Records from a data source
--

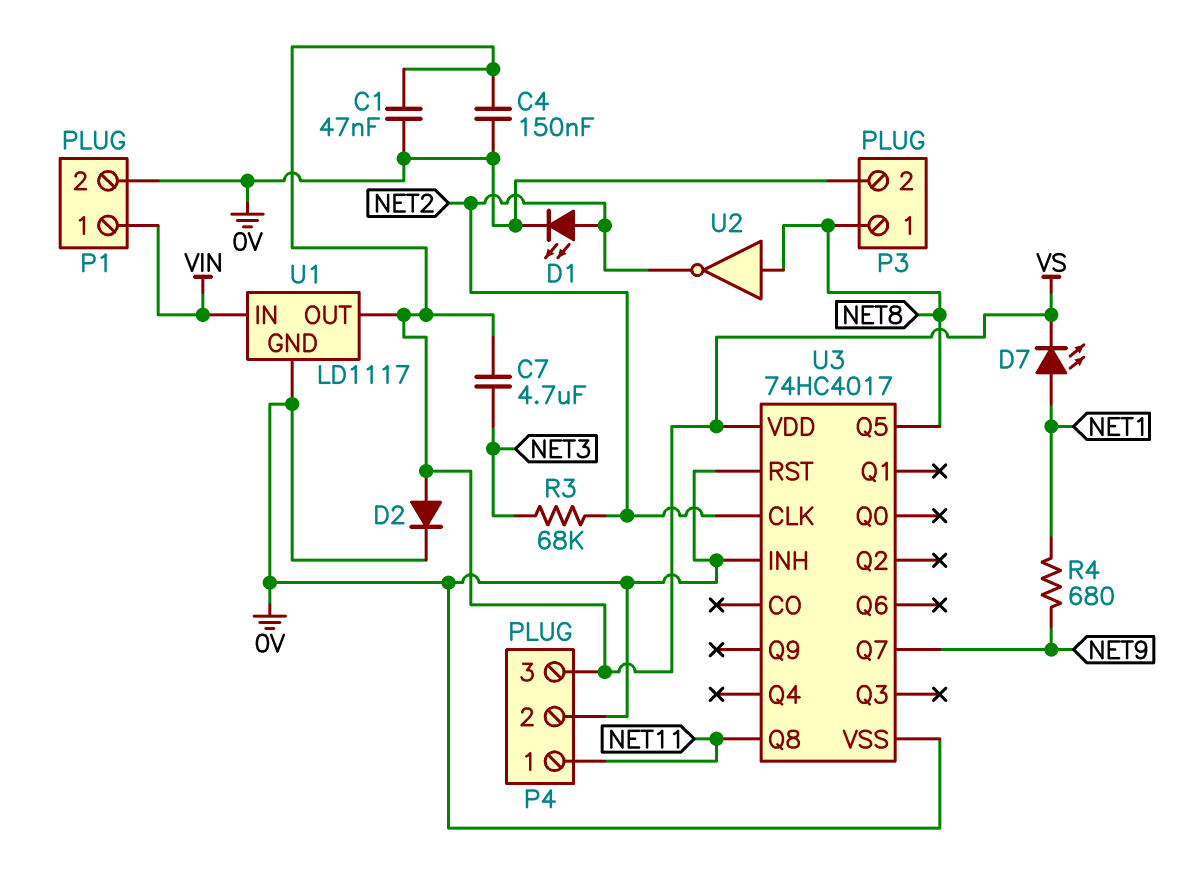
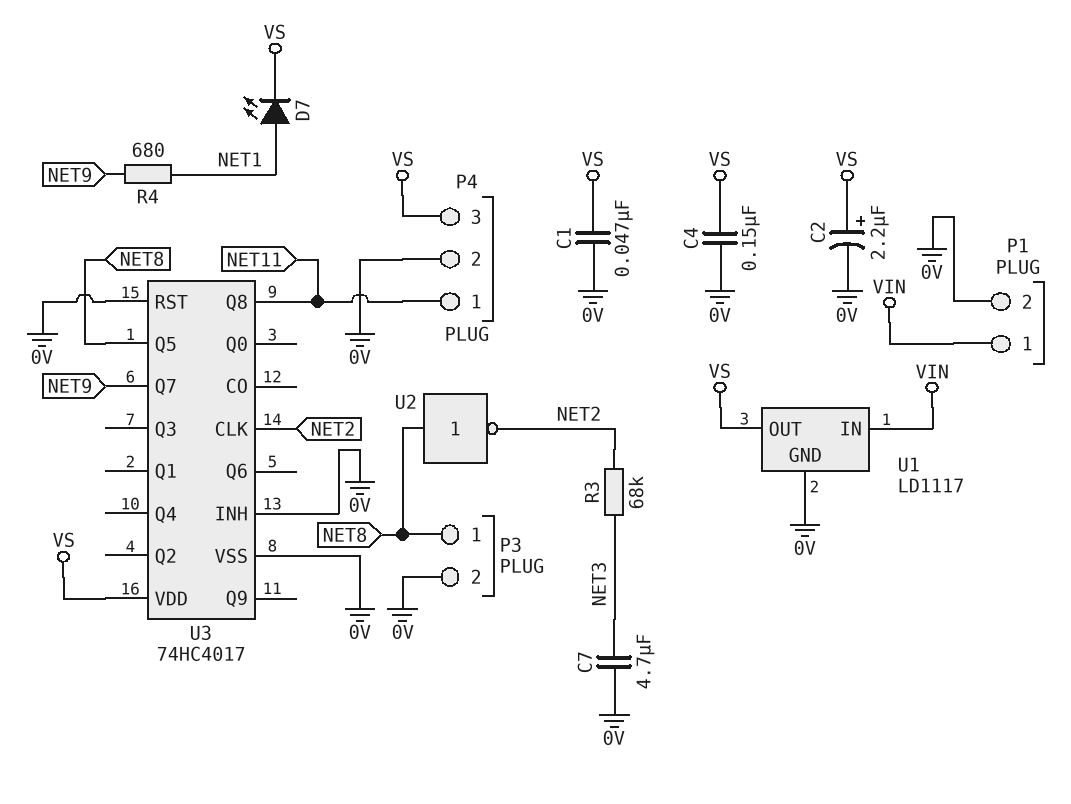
C2: none -> 2.2uF (plus VS, minus 0V)
C7: 4.7uF (NET3, VS) -> 4.7uF (0V, NET3)
D1: LED (A NET2, K 0V) -> none
D2: diode (A VS, K 0V) -> none

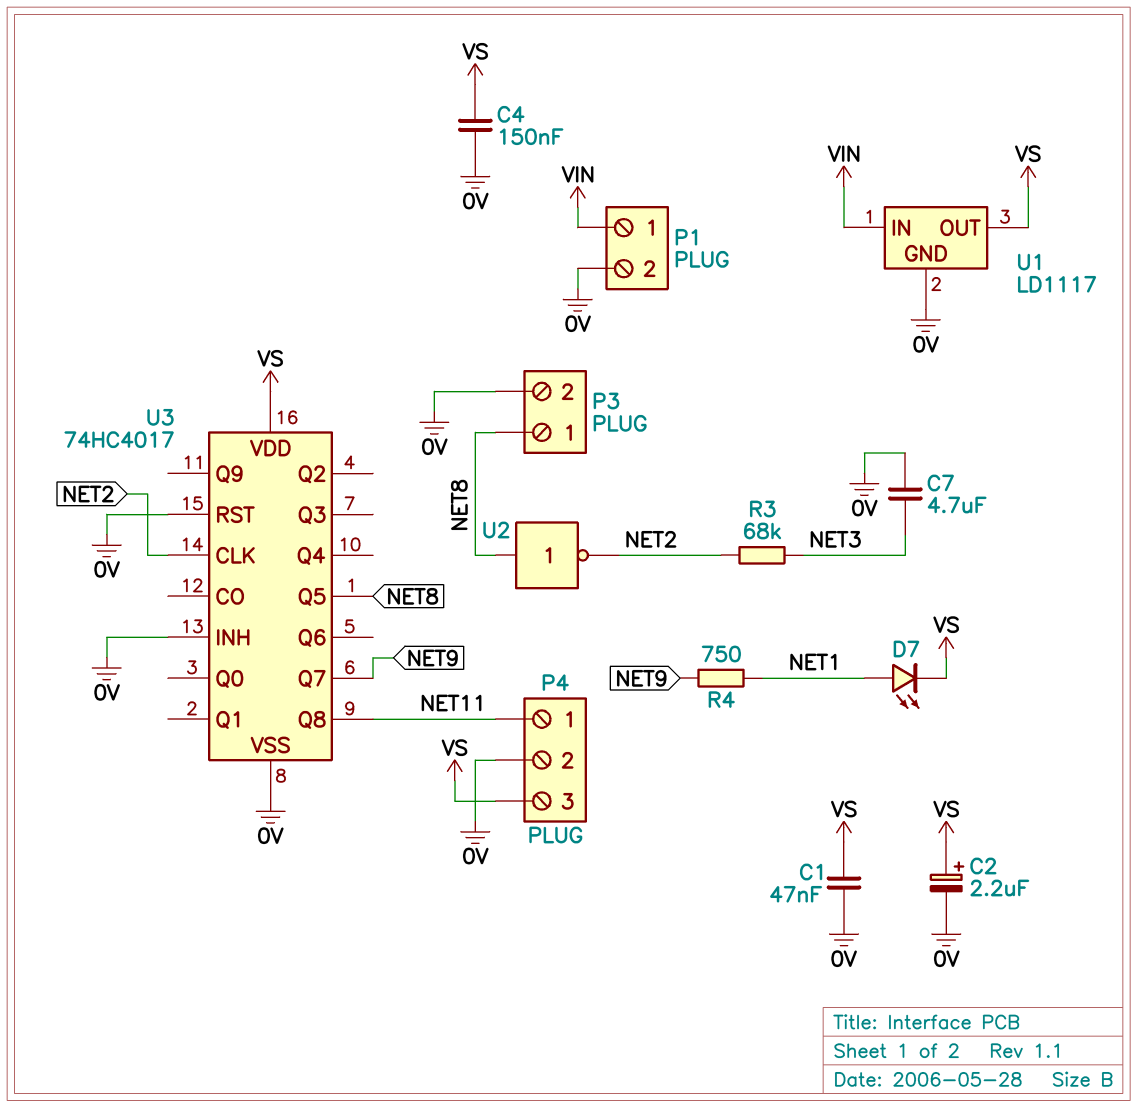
R4: 680 (NET1, NET9) -> 750 (NET1, NET9)

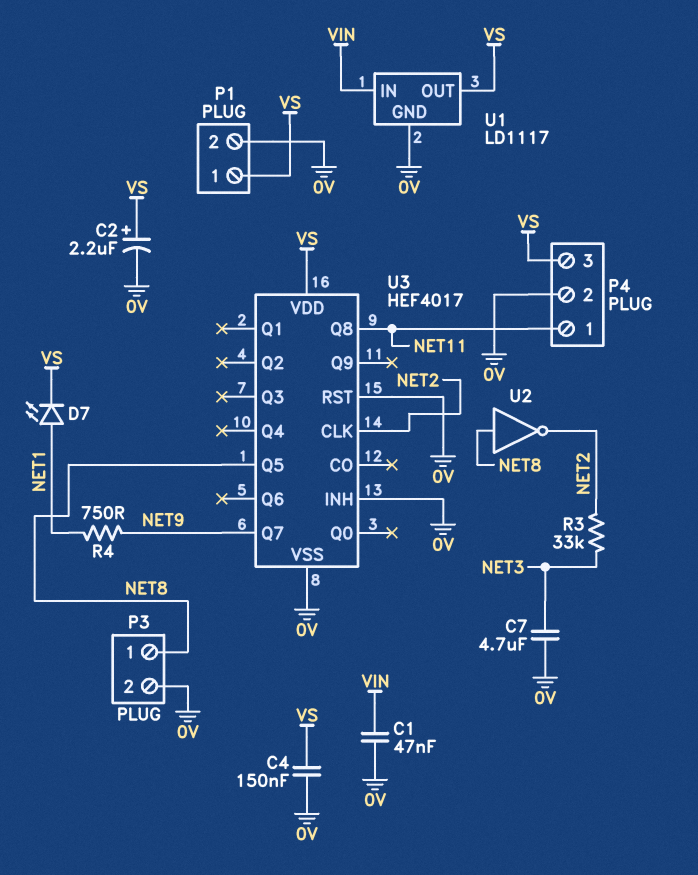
C1: 47nF (0V, VS) -> 47nF (0V, VIN)
P1 pin 1: VIN -> VS
R3: 68k (NET2, NET3) -> 33k (NET2, NET3)
U3: 74HC4017 -> HEF4017

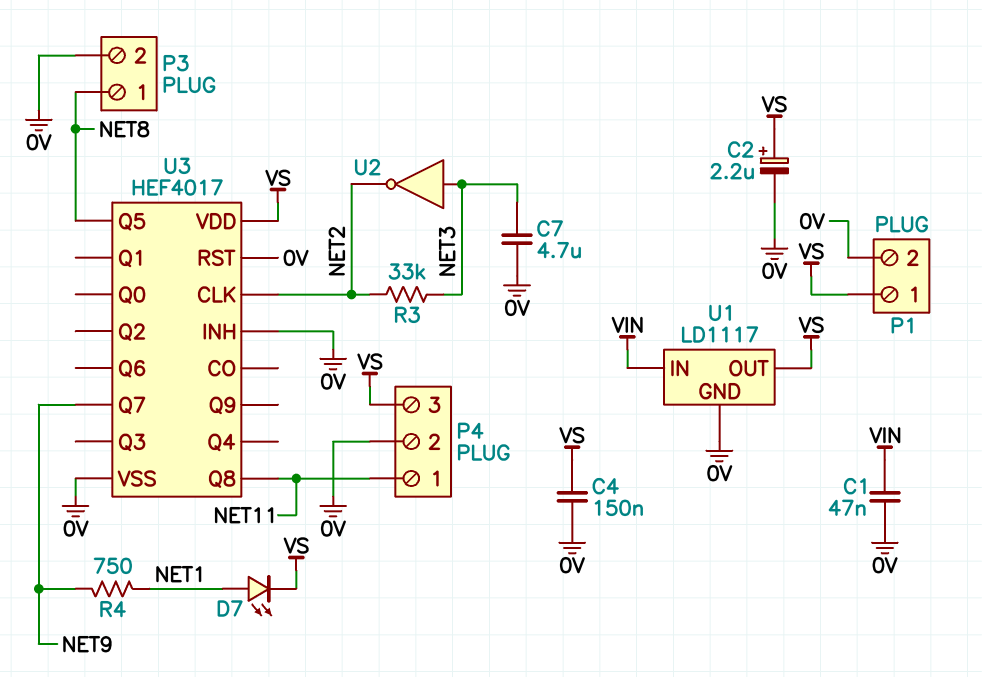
U2: NOT (in NET8, out NET2) -> NOT (in NET3, out NET2)

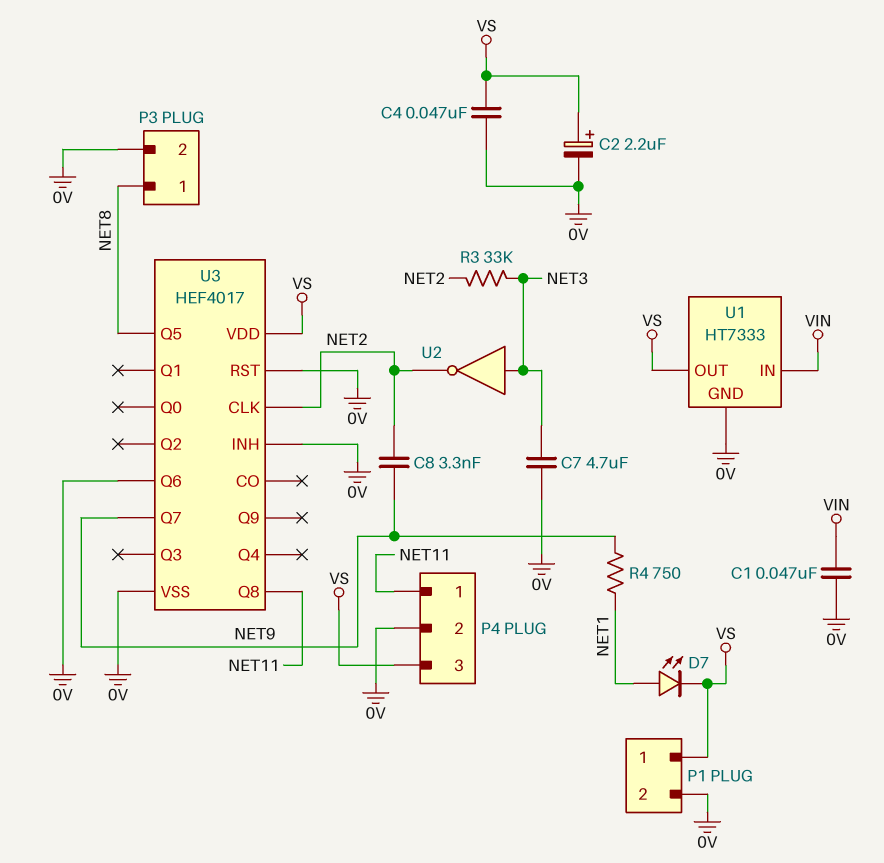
C4: 150nF (0V, VS) -> 47nF (0V, VS)
C8: none -> 3.3nF (NET2, NET9)
U1: LD1117 -> HT7333
U3 pin Q6: none -> 0V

--

:: WHAT YOU HAVE TO DO ::
Say how many lines in the records above hold "none", and give no other text.

:: ANSWER BELOW ::
5